=== Begin Enclosure ===

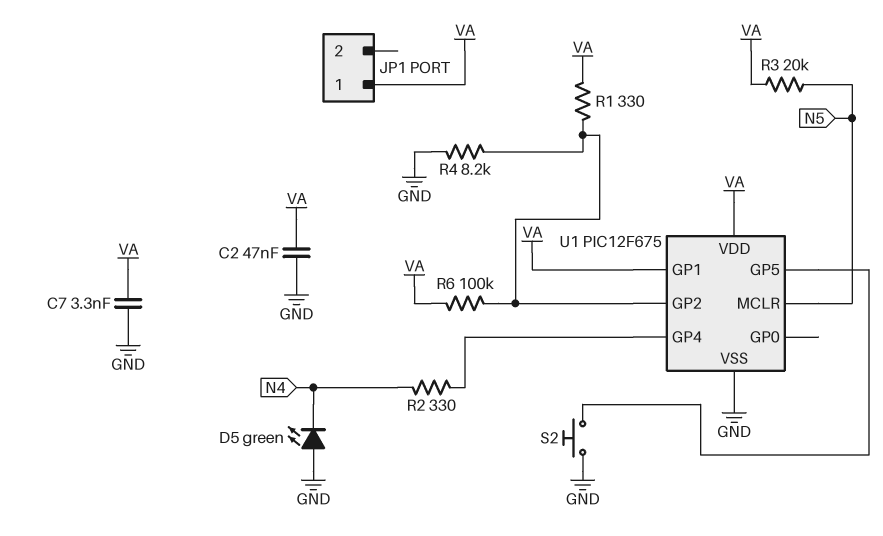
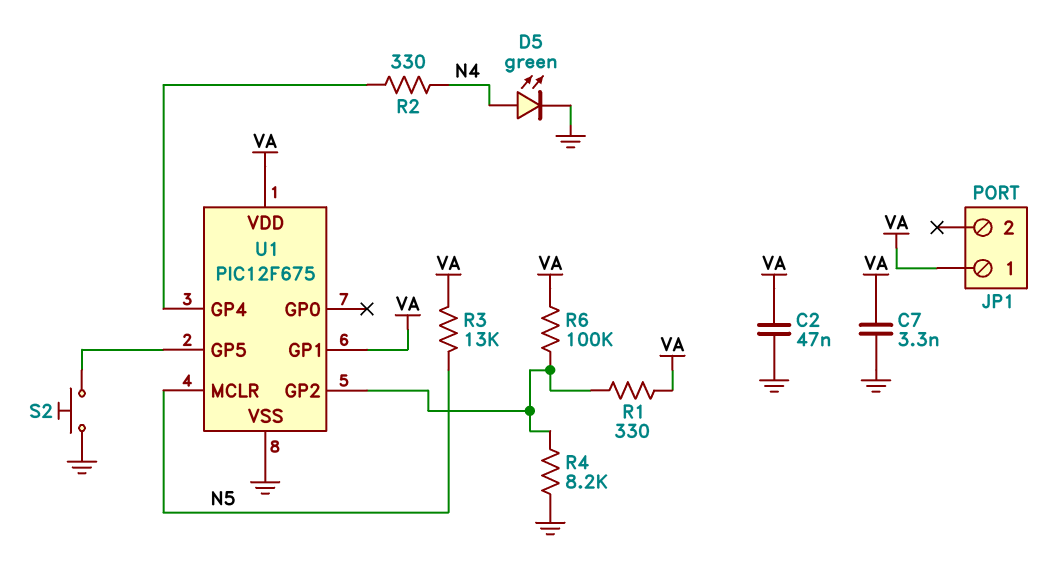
D5: LED green (A GND, K N4) -> LED green (A N4, K GND)
R3: 20k (N5, VA) -> 13k (N5, VA)

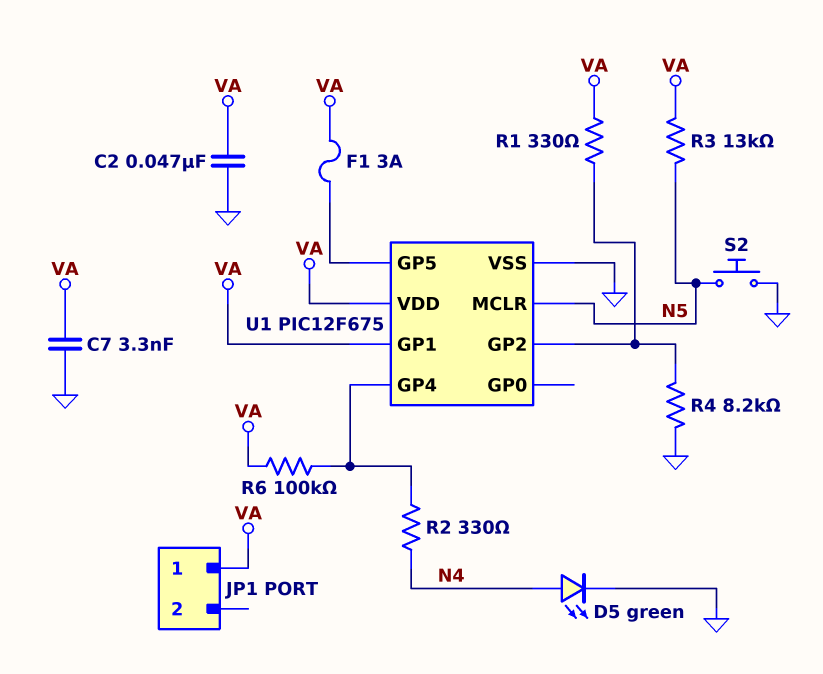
F1: none -> 3A (U1/GP5, VA)
R6: 100k (U1/GP2, VA) -> 100k (U1/GP4, VA)
S2: button (GND, U1/GP5) -> button (GND, N5)

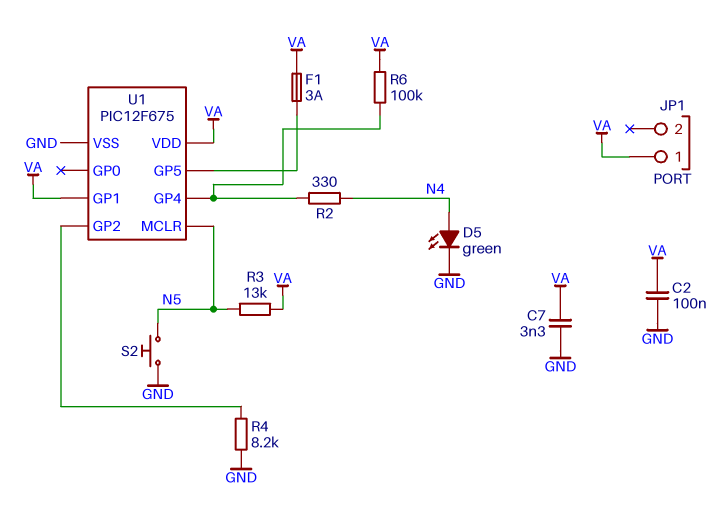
C2: 47nF (GND, VA) -> 100nF (GND, VA)
R1: 330 (U1/GP2, VA) -> none

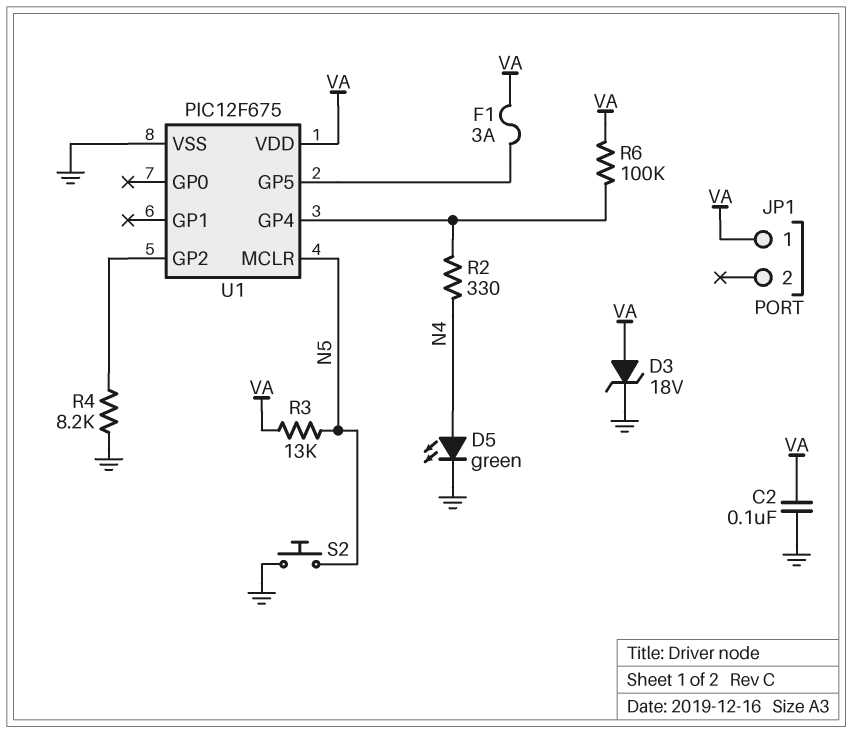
C7: 3.3nF (GND, VA) -> none
D3: none -> zener 18V (A VA, K GND)
U1 pin GP1: VA -> none

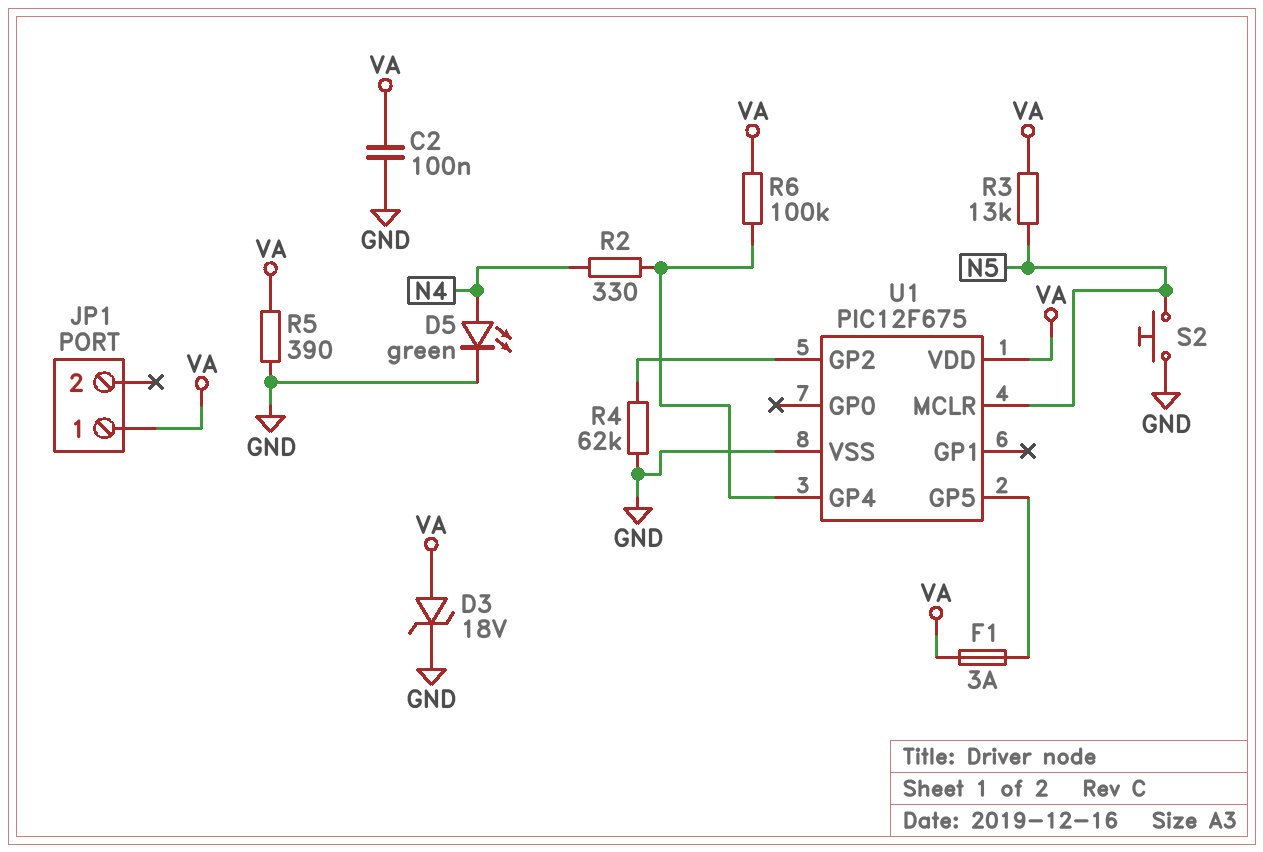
R4: 8.2k (GND, U1/GP2) -> 62k (GND, U1/GP2)
R5: none -> 390 (GND, VA)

=== End Enclosure ===

-- WHAT IS REQUIRED --
Your copy should begin at the line containing "U1 pin GP1: VA -> none" and end at the last line of the data above, matching each line exactly and holding no pictures.

-- EXERCISE RESPONSE --
U1 pin GP1: VA -> none

R4: 8.2k (GND, U1/GP2) -> 62k (GND, U1/GP2)
R5: none -> 390 (GND, VA)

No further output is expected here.